What is needed: Find the string "black" in the data, and copy out each line that has it.

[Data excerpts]
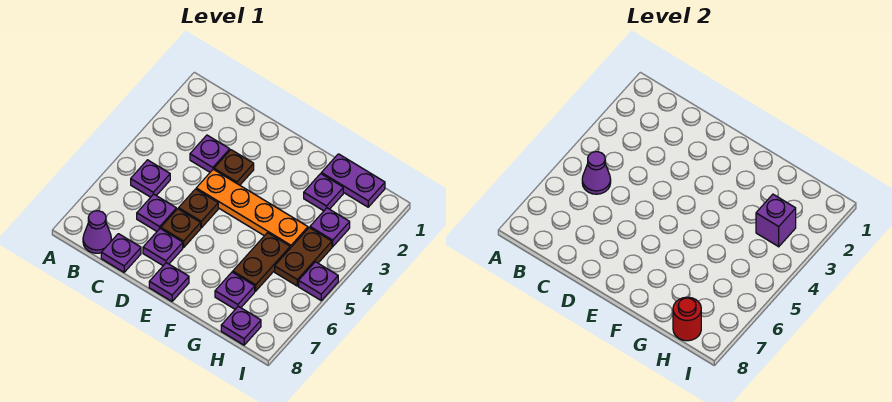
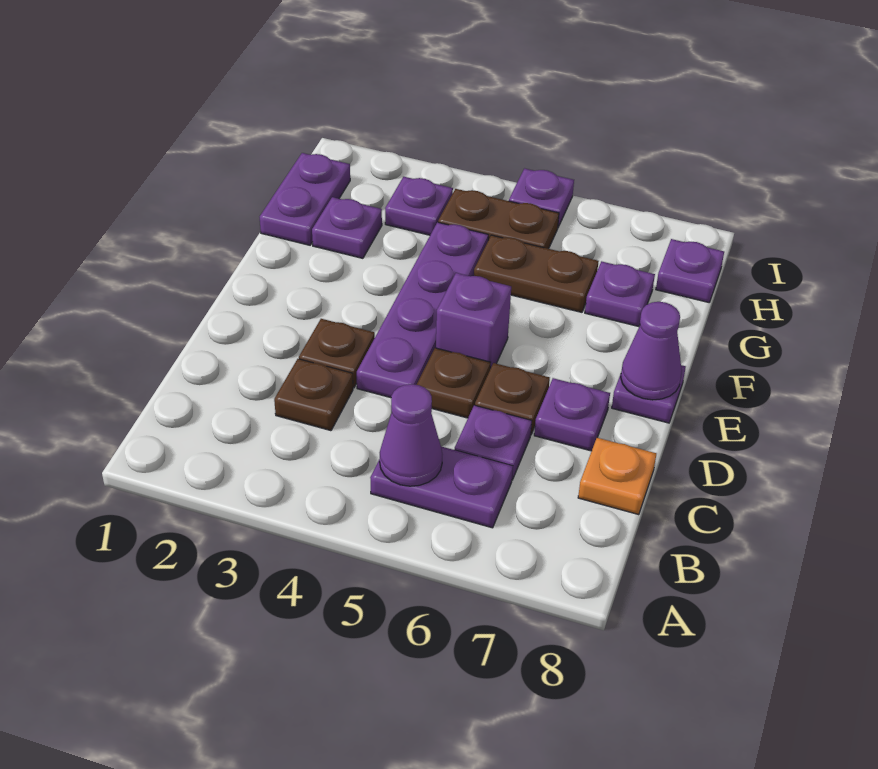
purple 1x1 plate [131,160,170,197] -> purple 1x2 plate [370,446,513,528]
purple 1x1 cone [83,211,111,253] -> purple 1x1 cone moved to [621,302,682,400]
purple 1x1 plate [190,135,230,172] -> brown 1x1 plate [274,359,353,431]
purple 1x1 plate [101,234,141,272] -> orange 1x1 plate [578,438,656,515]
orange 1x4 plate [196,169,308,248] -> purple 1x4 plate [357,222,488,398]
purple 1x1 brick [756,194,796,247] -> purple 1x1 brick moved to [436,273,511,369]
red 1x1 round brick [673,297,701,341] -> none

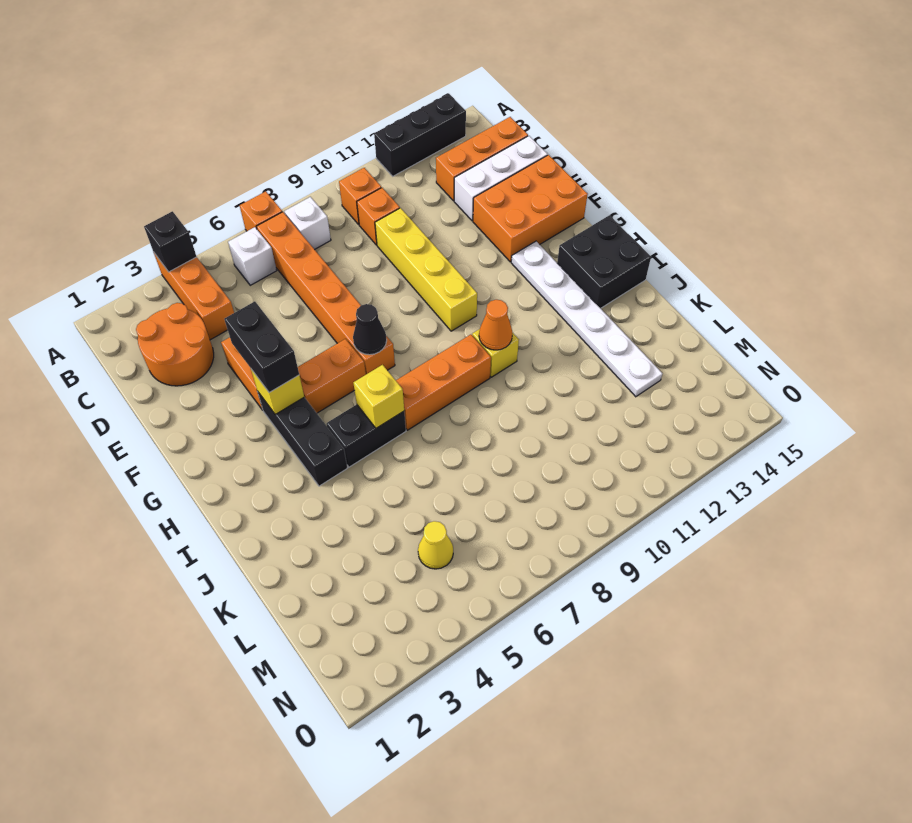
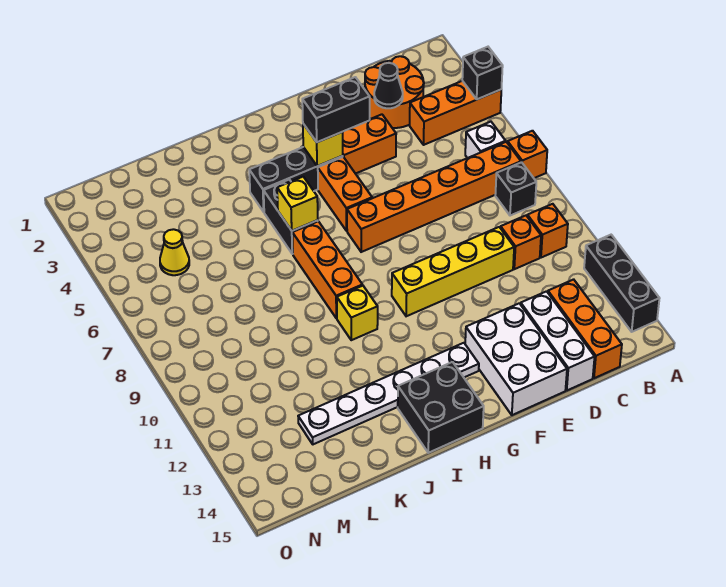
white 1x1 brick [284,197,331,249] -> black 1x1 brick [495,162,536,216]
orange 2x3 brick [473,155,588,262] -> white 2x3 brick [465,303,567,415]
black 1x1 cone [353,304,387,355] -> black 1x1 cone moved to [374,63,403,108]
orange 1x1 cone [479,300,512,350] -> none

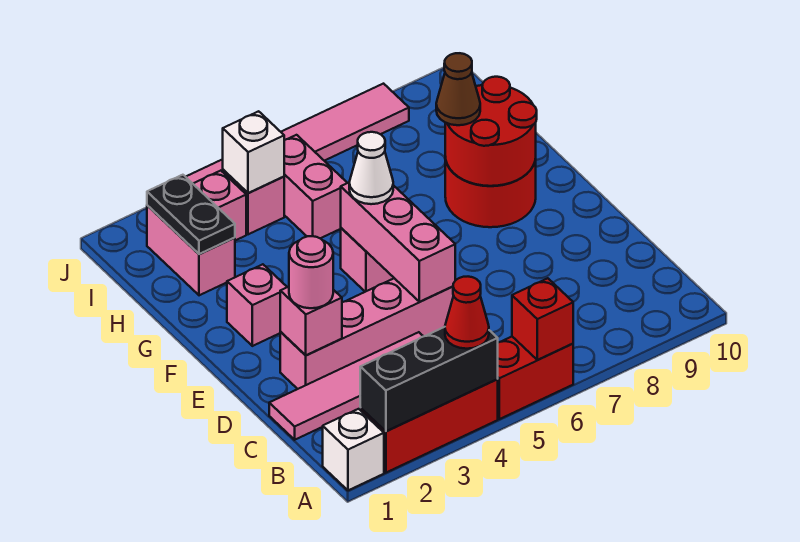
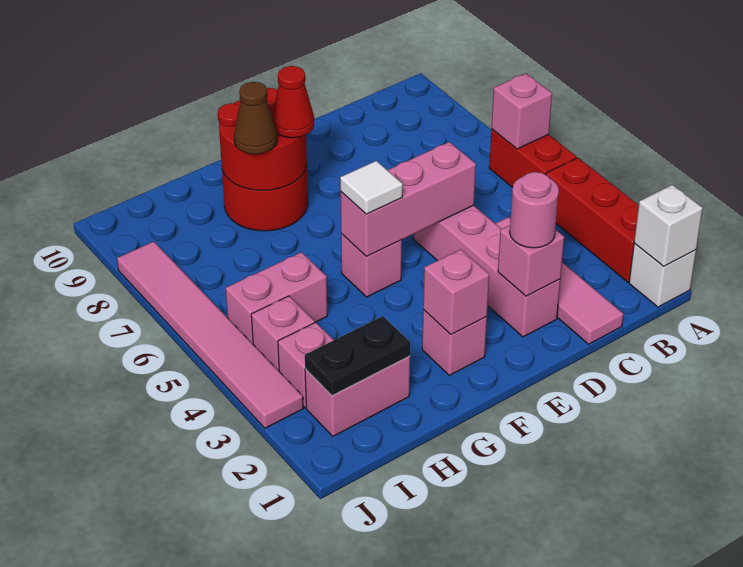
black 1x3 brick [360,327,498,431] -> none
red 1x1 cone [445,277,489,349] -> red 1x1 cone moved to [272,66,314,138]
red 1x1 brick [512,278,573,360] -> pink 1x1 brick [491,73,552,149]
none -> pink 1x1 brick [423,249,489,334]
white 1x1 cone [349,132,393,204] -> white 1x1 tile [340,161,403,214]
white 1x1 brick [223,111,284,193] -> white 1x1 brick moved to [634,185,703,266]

* * *

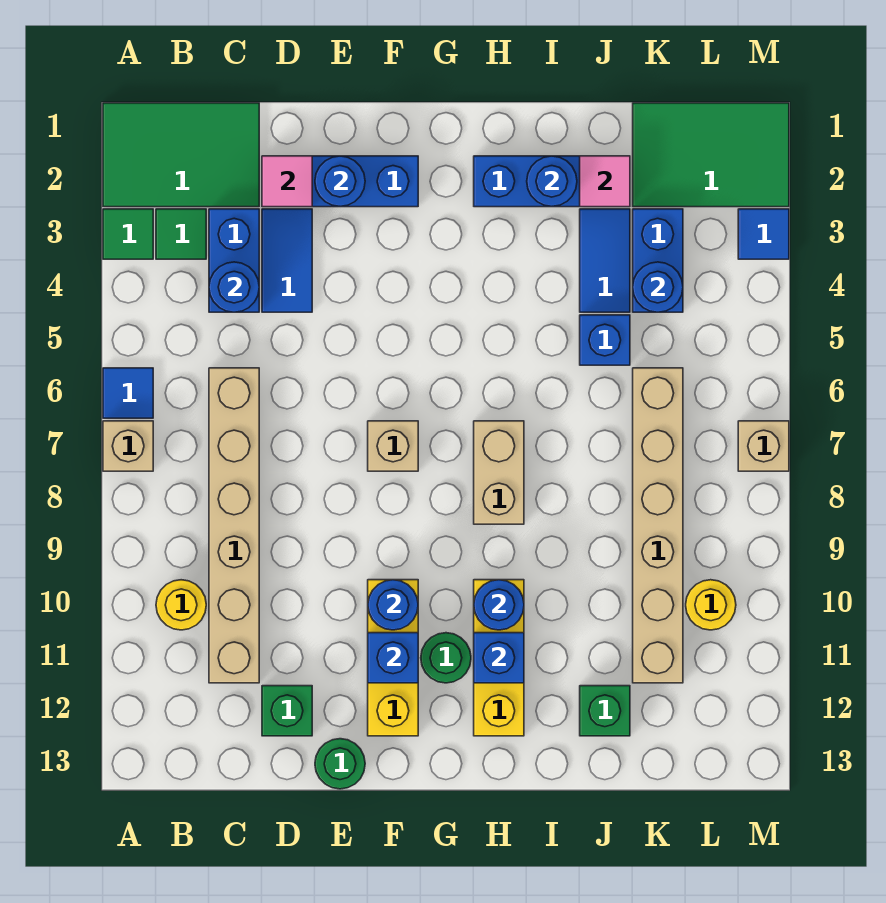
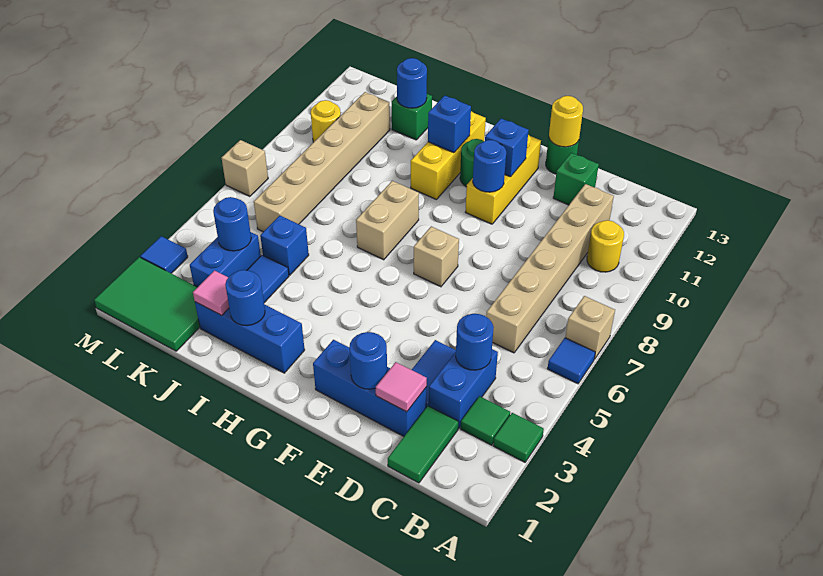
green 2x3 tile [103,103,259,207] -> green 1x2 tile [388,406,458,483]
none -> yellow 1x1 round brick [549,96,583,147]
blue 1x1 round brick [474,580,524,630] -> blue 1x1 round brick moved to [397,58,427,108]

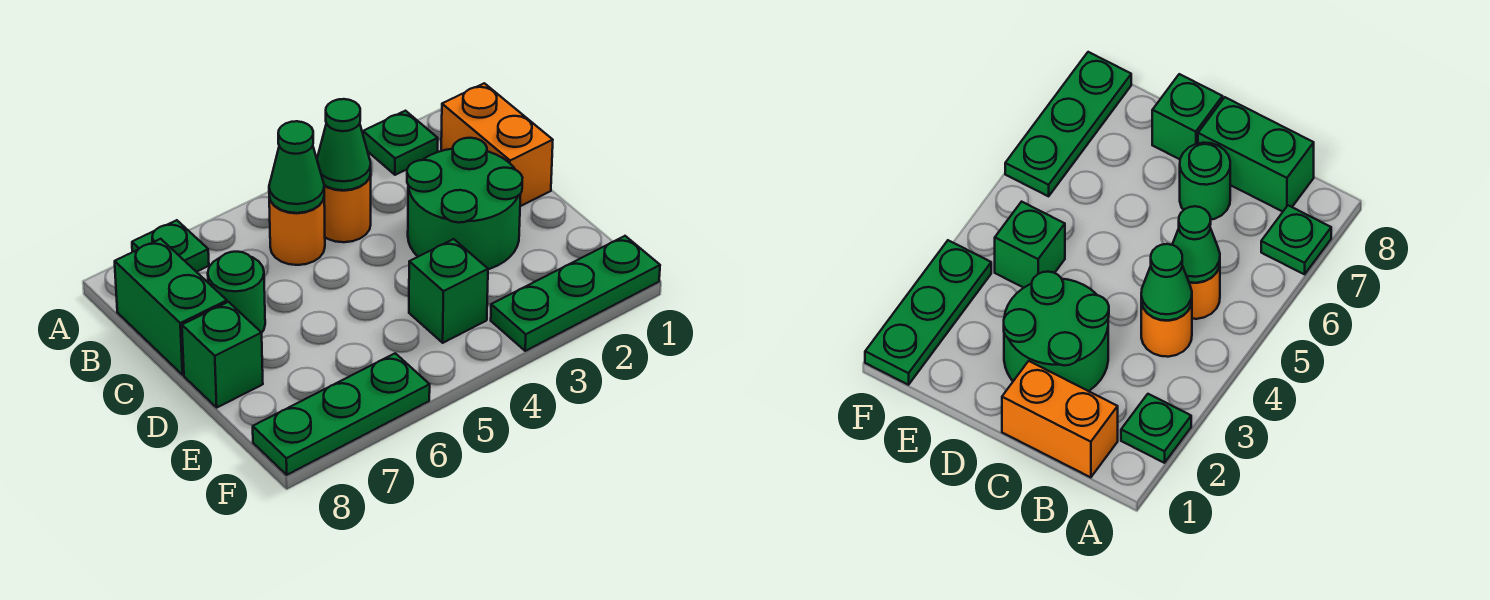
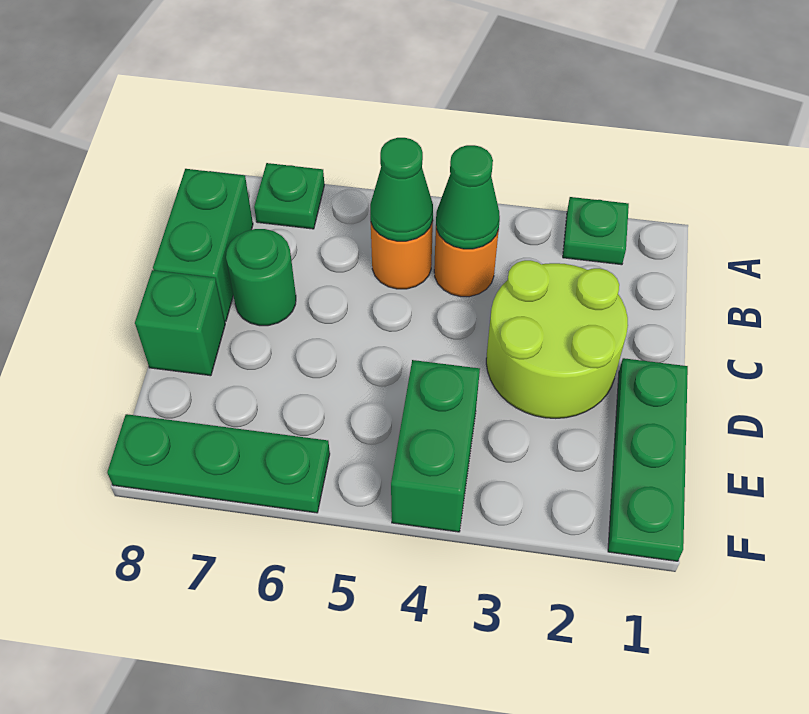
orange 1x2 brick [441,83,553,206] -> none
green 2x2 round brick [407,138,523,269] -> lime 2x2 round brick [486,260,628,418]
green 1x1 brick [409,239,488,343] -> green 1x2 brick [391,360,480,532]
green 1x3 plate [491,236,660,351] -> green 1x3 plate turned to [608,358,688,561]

The completed task:
white 1x1 brick [284,197,331,249] -> black 1x1 brick [495,162,536,216]
black 1x1 cone [353,304,387,355] -> black 1x1 cone moved to [374,63,403,108]
black 1x3 brick [360,327,498,431] -> none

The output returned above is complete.